* **Task to complete**
When you reach the line containing "none -> grey brick F4:F6 level 1", start transcribing exactly and continue through the last line of the data, skipping every picture.

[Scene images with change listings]
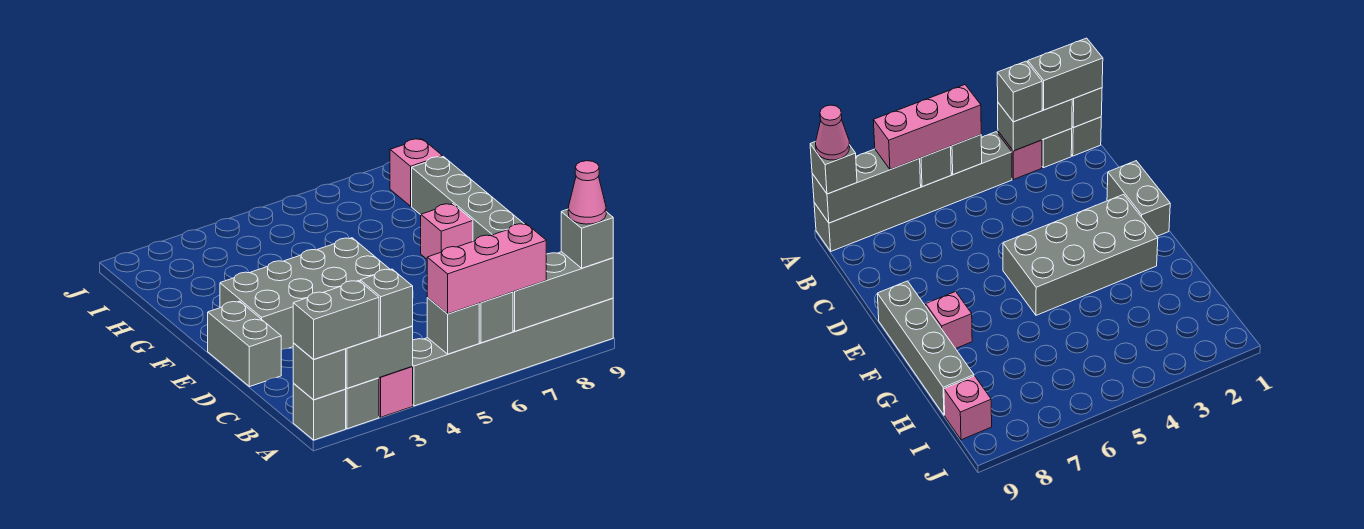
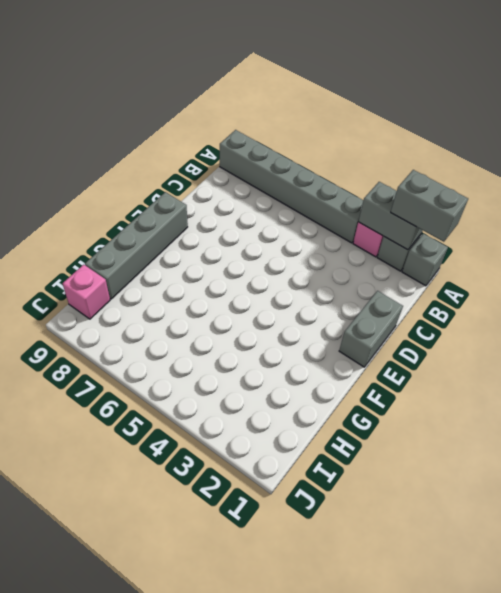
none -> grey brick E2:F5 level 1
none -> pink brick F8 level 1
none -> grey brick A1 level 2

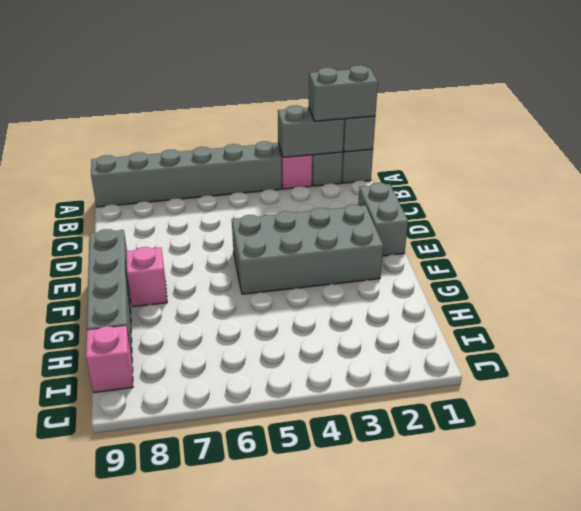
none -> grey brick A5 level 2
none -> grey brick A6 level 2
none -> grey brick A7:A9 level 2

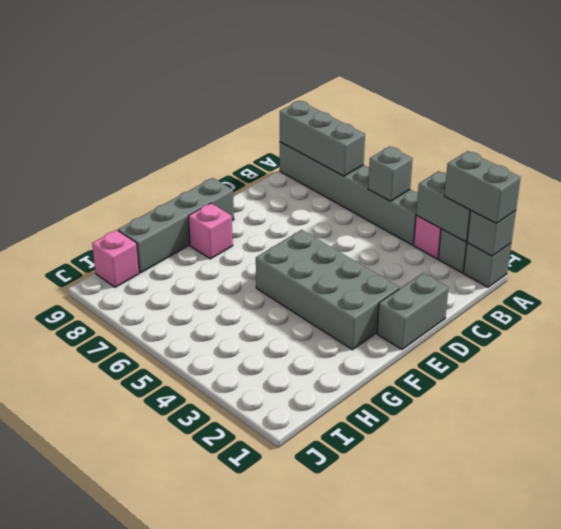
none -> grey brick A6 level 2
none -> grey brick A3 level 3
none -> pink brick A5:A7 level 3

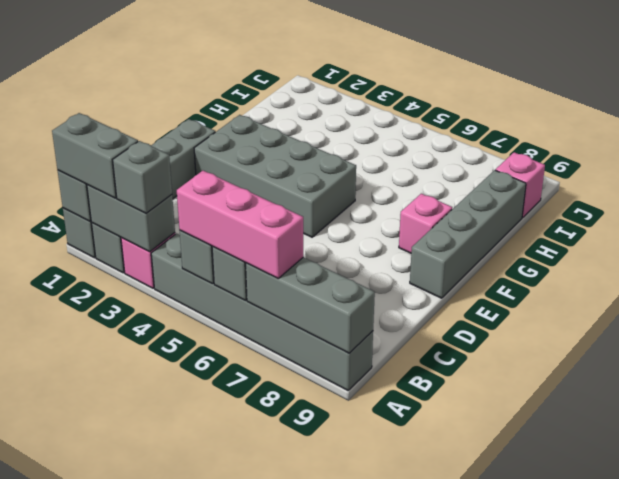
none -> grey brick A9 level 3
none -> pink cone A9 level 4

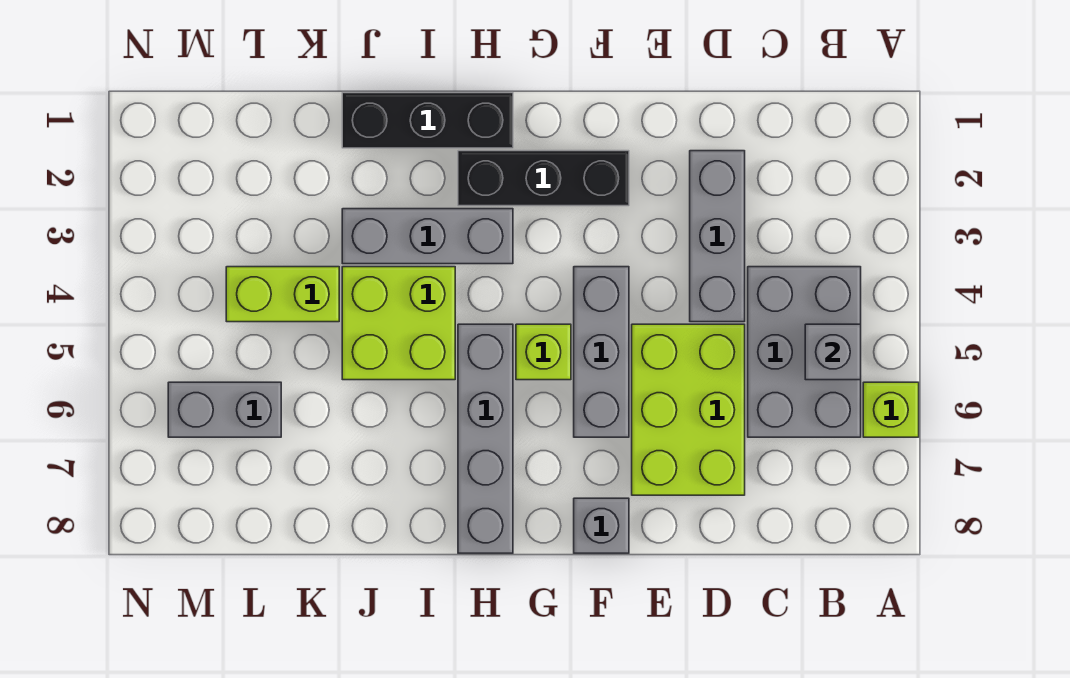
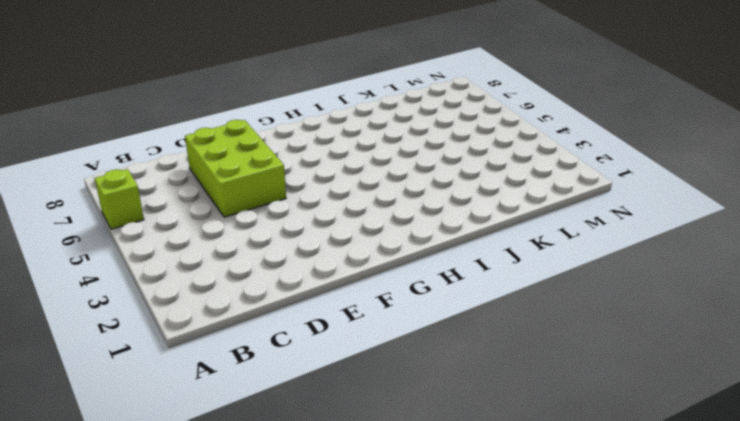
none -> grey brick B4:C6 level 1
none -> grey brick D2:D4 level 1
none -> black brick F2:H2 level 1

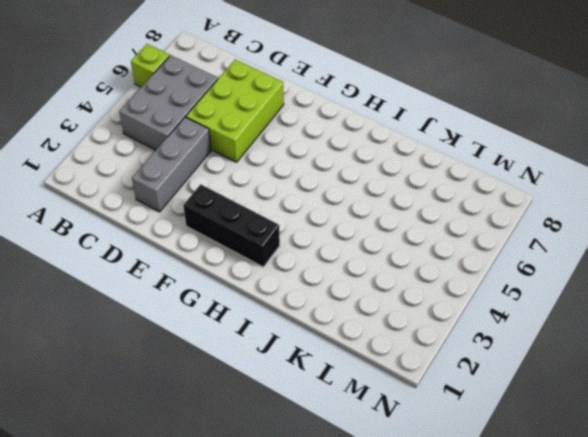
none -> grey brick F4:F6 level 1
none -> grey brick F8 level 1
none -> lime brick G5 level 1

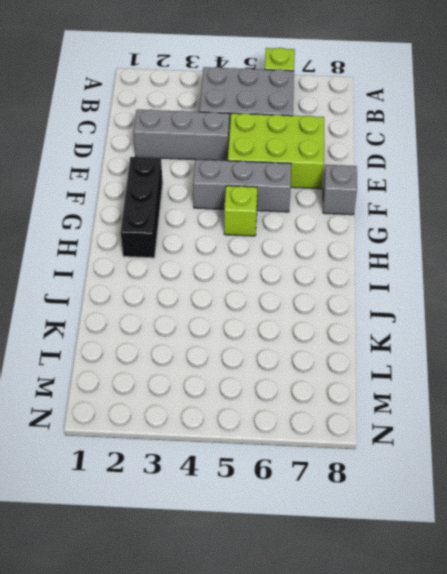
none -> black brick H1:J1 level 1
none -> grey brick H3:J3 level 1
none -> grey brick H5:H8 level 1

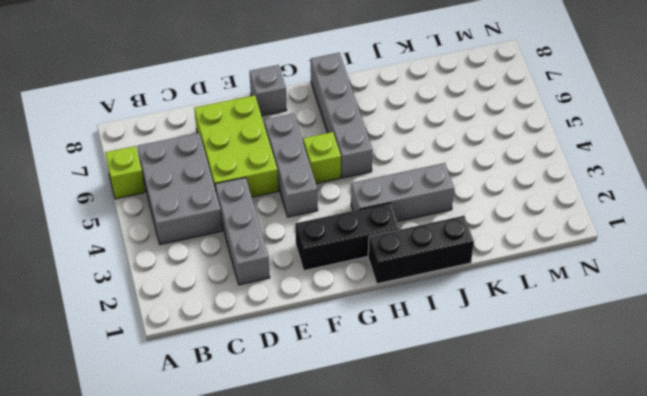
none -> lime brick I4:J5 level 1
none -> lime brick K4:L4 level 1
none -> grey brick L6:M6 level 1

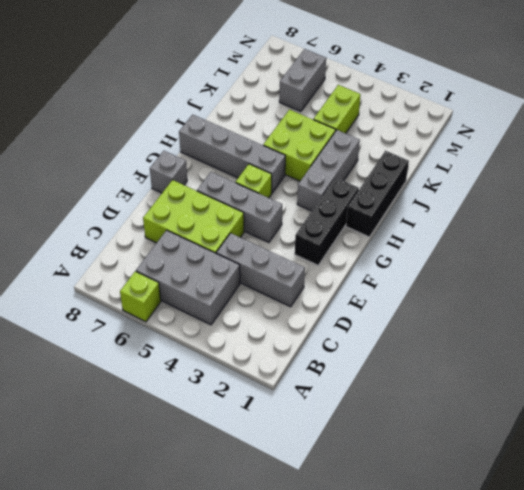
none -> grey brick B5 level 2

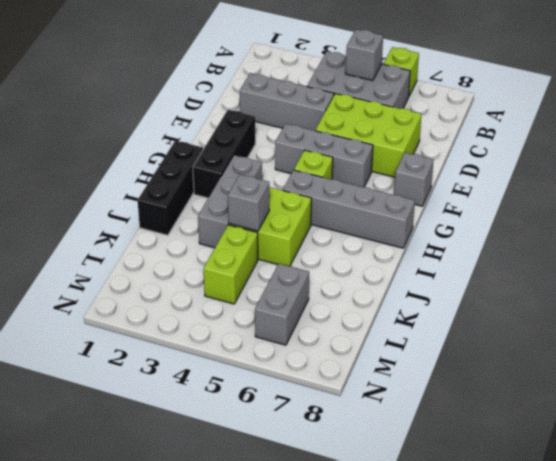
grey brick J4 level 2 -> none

* **Finished exercise**
none -> grey brick F4:F6 level 1
none -> grey brick F8 level 1
none -> lime brick G5 level 1

none -> black brick H1:J1 level 1
none -> grey brick H3:J3 level 1
none -> grey brick H5:H8 level 1

none -> lime brick I4:J5 level 1
none -> lime brick K4:L4 level 1
none -> grey brick L6:M6 level 1

none -> grey brick B5 level 2

grey brick J4 level 2 -> none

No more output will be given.